- _What this task involves_
Using the listing below, count every line that contains the word "bleu"; respond with the count alone.

[Listed entries]

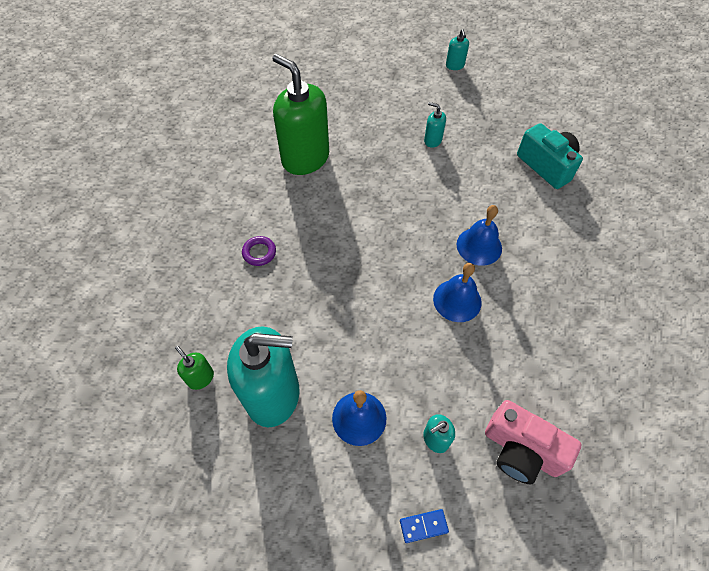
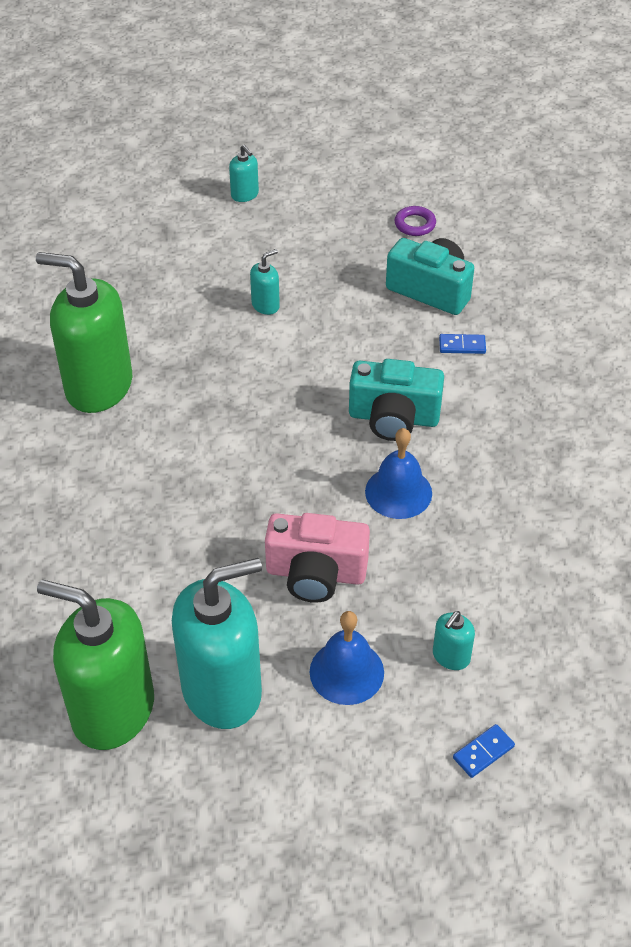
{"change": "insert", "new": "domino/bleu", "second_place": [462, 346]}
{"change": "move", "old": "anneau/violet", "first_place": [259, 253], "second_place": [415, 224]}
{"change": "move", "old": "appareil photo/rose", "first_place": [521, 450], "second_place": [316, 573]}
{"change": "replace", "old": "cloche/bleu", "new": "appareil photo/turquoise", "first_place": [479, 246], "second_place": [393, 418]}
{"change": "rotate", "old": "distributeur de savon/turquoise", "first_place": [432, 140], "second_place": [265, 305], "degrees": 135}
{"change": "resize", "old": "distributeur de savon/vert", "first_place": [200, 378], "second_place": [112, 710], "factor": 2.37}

[/Listed entries]

- _Task output_
2